### [WHAT IS EXPECTED]
Below are the records; return every line from the one that contains "P1 pin 2: N5 -> GND" to the last, exactly, skipping the pictures.

### [INFORMATION SUPPLIED]
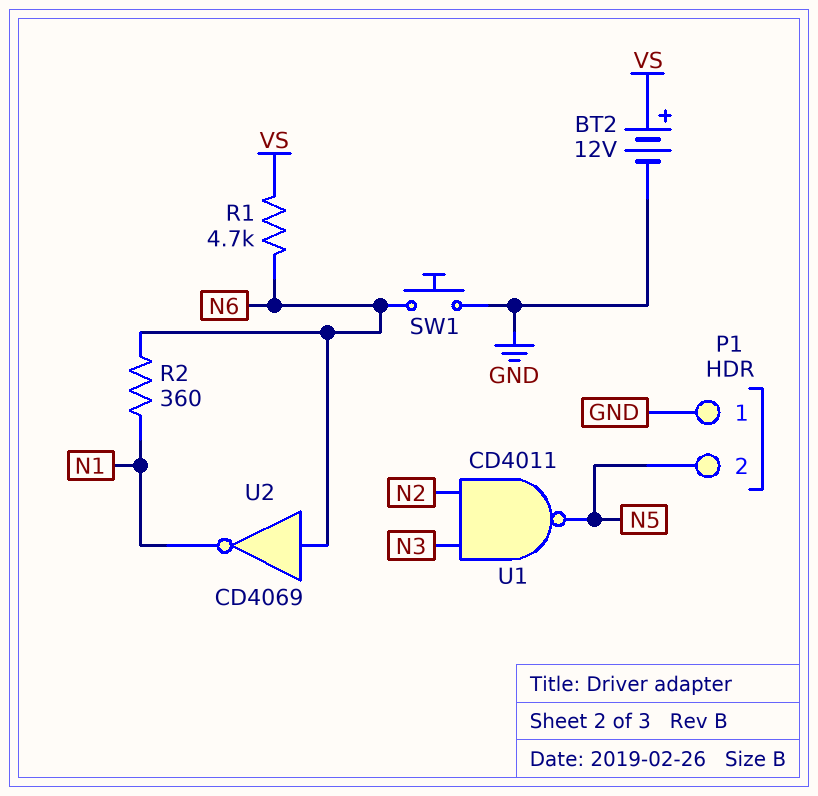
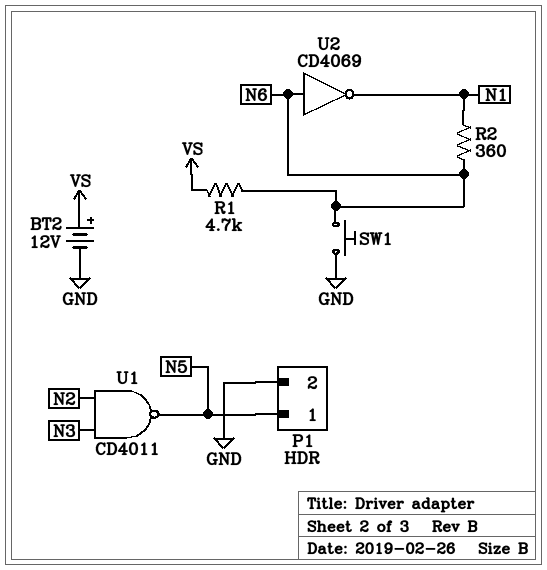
P1 pin 1: GND -> N5
P1 pin 2: N5 -> GND

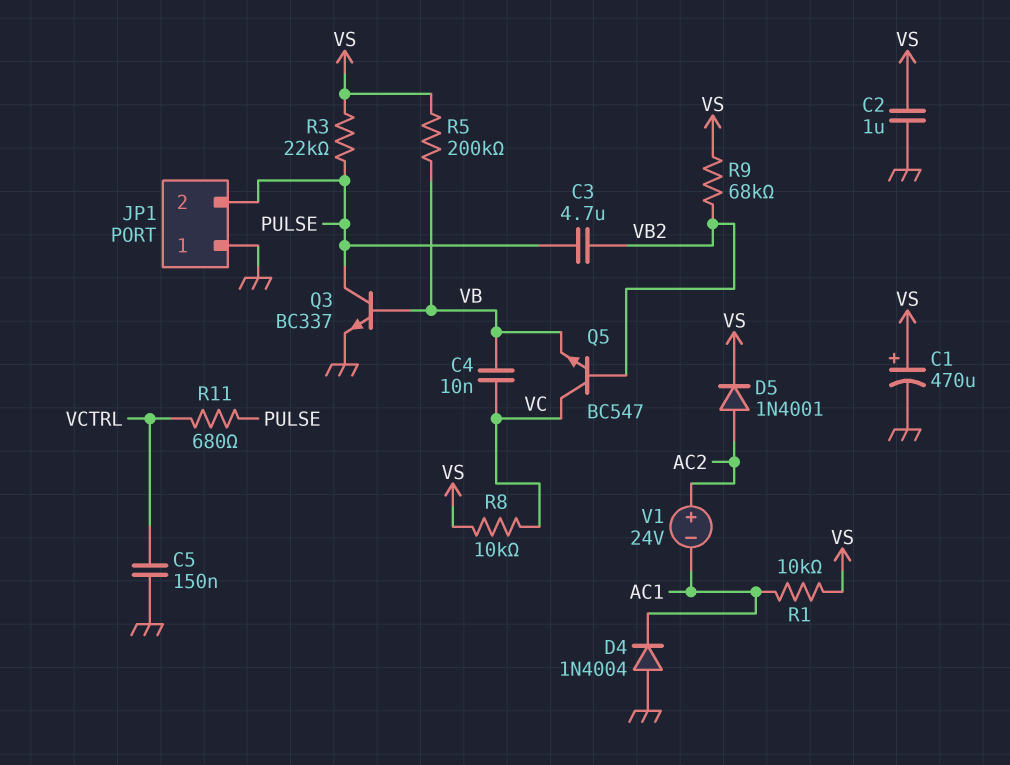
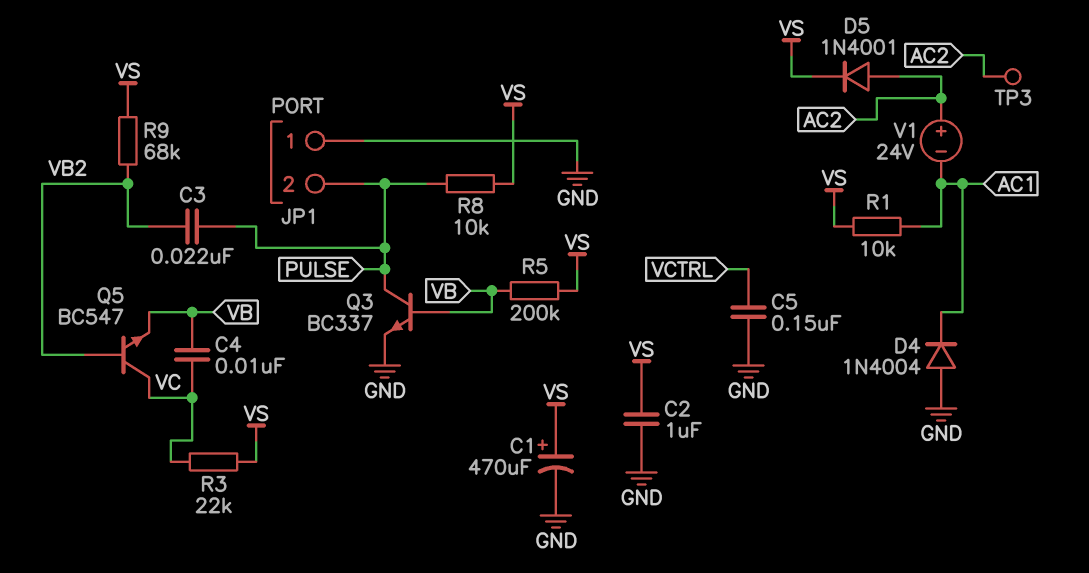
C3: 4.7uF (PULSE, VB2) -> 22nF (PULSE, VB2)
R3: 22k (PULSE, VS) -> 22k (VC, VS)
R8: 10k (VC, VS) -> 10k (PULSE, VS)
R11: 680 (PULSE, VCTRL) -> none
TP3: none -> test point (AC2)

### [TASK RESPONSE]
P1 pin 2: N5 -> GND

C3: 4.7uF (PULSE, VB2) -> 22nF (PULSE, VB2)
R3: 22k (PULSE, VS) -> 22k (VC, VS)
R8: 10k (VC, VS) -> 10k (PULSE, VS)
R11: 680 (PULSE, VCTRL) -> none
TP3: none -> test point (AC2)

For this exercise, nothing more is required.